____ Source data

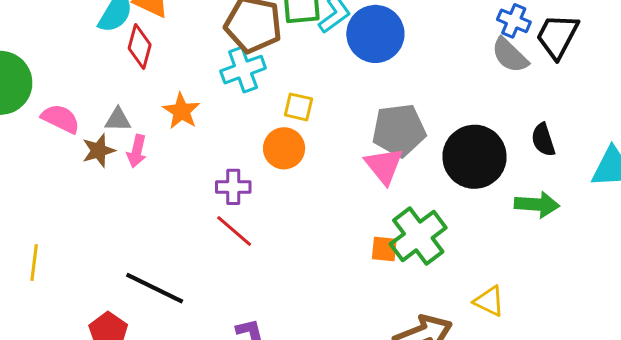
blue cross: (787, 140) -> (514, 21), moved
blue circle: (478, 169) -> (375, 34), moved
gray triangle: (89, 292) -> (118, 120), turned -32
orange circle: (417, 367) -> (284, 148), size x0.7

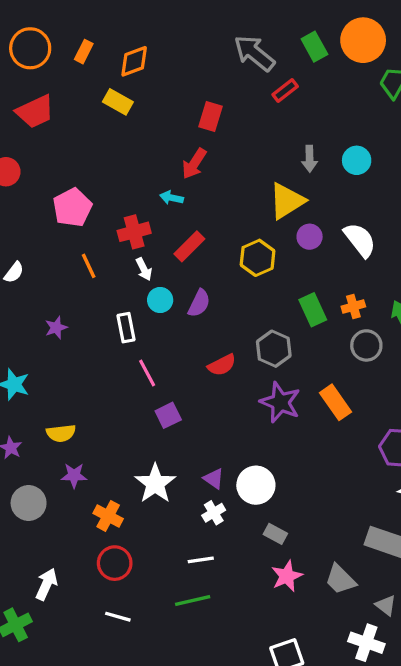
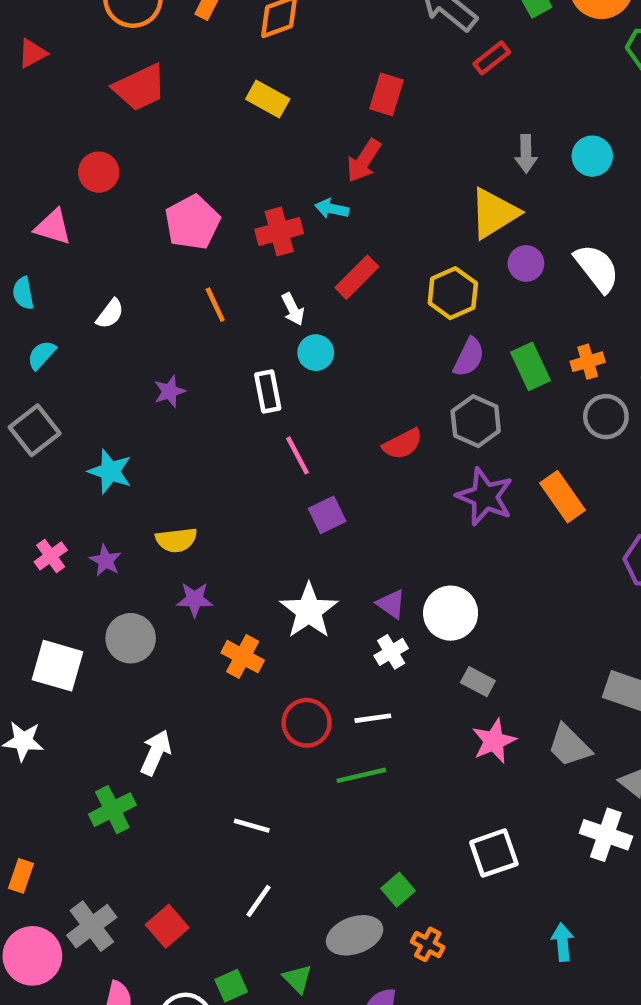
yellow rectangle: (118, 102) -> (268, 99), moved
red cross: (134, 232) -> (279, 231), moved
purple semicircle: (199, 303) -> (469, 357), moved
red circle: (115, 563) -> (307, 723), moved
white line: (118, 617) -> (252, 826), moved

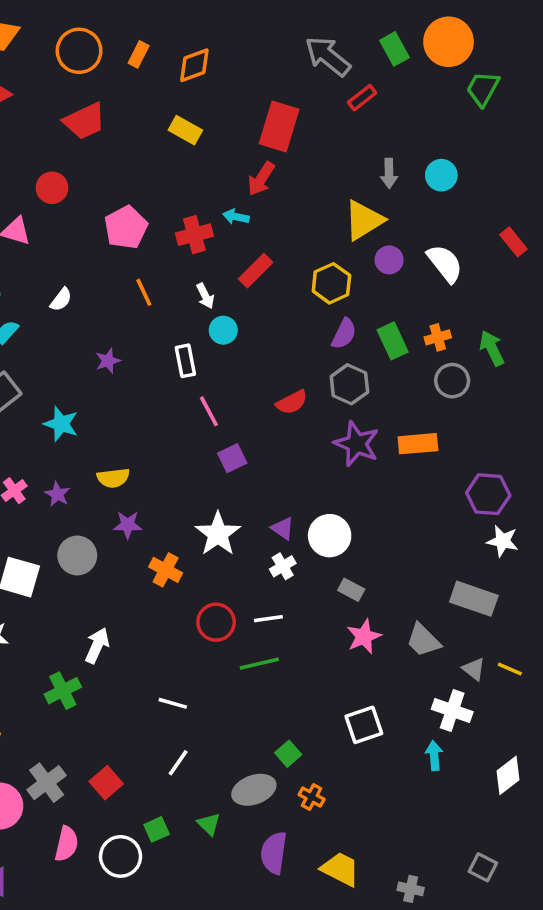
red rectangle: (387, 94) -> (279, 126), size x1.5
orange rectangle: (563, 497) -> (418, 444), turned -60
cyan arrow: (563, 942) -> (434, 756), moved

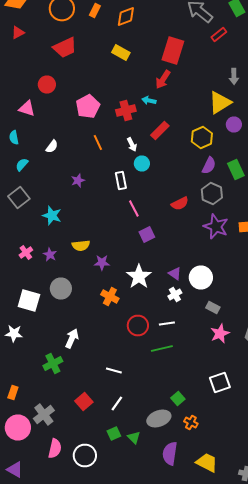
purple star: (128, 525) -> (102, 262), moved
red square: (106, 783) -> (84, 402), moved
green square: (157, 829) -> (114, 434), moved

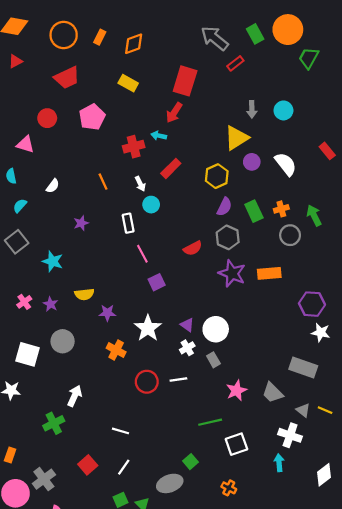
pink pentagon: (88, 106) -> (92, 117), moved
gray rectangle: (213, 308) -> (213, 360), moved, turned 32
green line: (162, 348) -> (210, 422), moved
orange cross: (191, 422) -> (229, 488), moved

________

• **Prompt**: Set the records down again precisely, skipping every image.

• **Response box**:
blue cross: (787, 140) -> (514, 21), moved
blue circle: (478, 169) -> (375, 34), moved
gray triangle: (89, 292) -> (118, 120), turned -32
orange circle: (417, 367) -> (284, 148), size x0.7

yellow rectangle: (118, 102) -> (268, 99), moved
red cross: (134, 232) -> (279, 231), moved
purple semicircle: (199, 303) -> (469, 357), moved
red circle: (115, 563) -> (307, 723), moved
white line: (118, 617) -> (252, 826), moved

red rectangle: (387, 94) -> (279, 126), size x1.5
orange rectangle: (563, 497) -> (418, 444), turned -60
cyan arrow: (563, 942) -> (434, 756), moved

purple star: (128, 525) -> (102, 262), moved
red square: (106, 783) -> (84, 402), moved
green square: (157, 829) -> (114, 434), moved

pink pentagon: (88, 106) -> (92, 117), moved
gray rectangle: (213, 308) -> (213, 360), moved, turned 32
green line: (162, 348) -> (210, 422), moved
orange cross: (191, 422) -> (229, 488), moved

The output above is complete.